▶ _Problem description_
Please print exactly the lines from the line containing "[(265,137),(255,167),(278,175),(287,143),(265,137)]" through the end of the data, no more, and keep pictures out of the copy.

▶ _Data supplied_
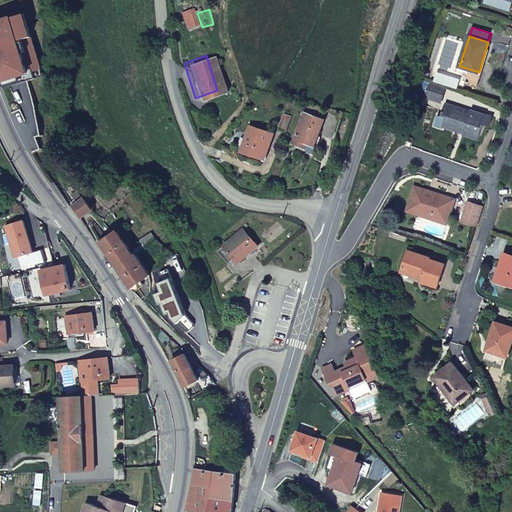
[(478,75),(468,72),(465,83),(478,87),(481,76),(478,75)]
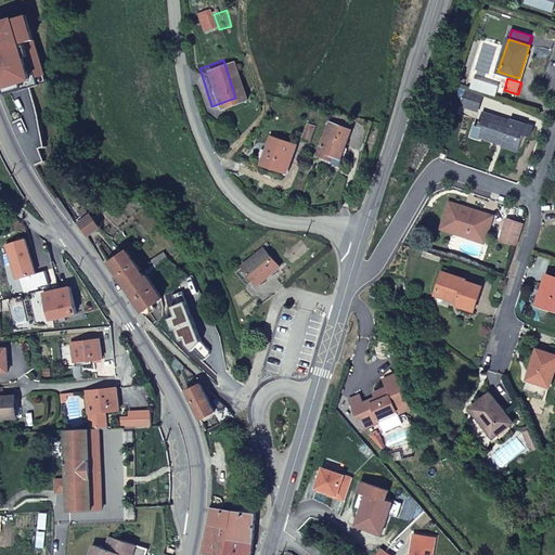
[(486,97),(470,91),(466,107),(481,112),(486,97)]
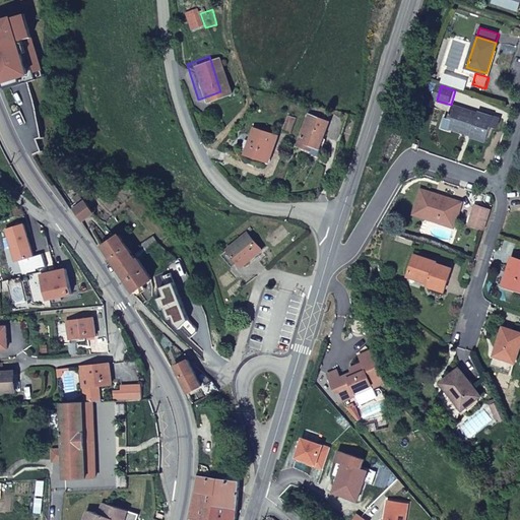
[(456,110),(451,108),(447,119),(452,120),(449,129),(460,132),(460,130),(471,133),(470,135),(485,141),(494,118),(457,107),(456,110)]
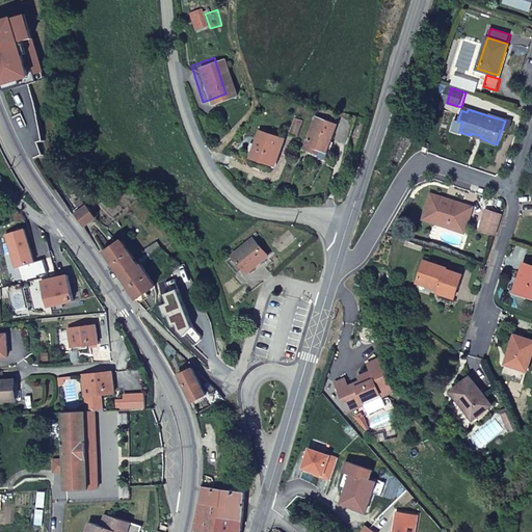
[(309,117),(297,149),(310,154),(312,149),(323,154),(334,127),(309,117)]
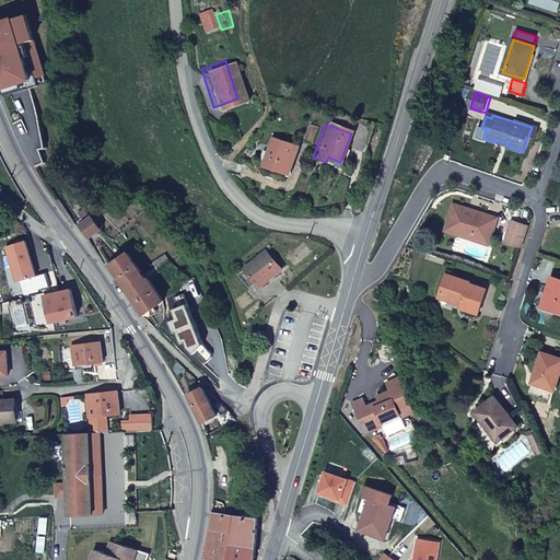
[(265,137),(255,167),(278,175),(287,143),(265,137)]
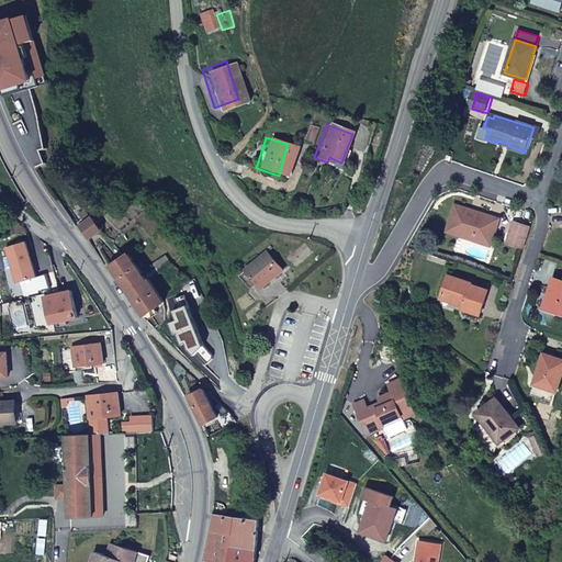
[(465,233),(493,240),(499,220),(454,205),(447,232),(464,237),(465,233)]
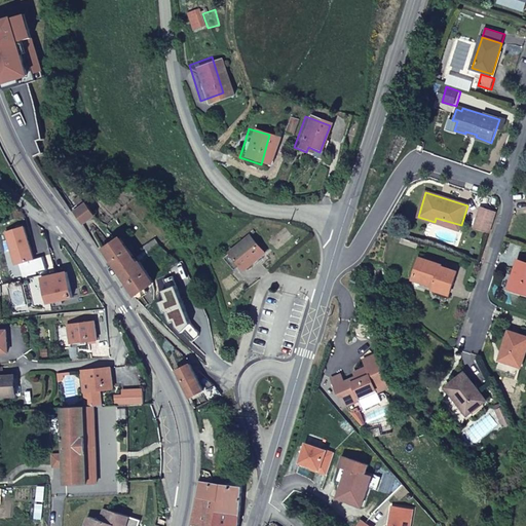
[(86,204),(75,212),(83,224),(95,216),(86,204)]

▶ _Solution_
[(265,137),(255,167),(278,175),(287,143),(265,137)]
[(465,233),(493,240),(499,220),(454,205),(447,232),(464,237),(465,233)]
[(86,204),(75,212),(83,224),(95,216),(86,204)]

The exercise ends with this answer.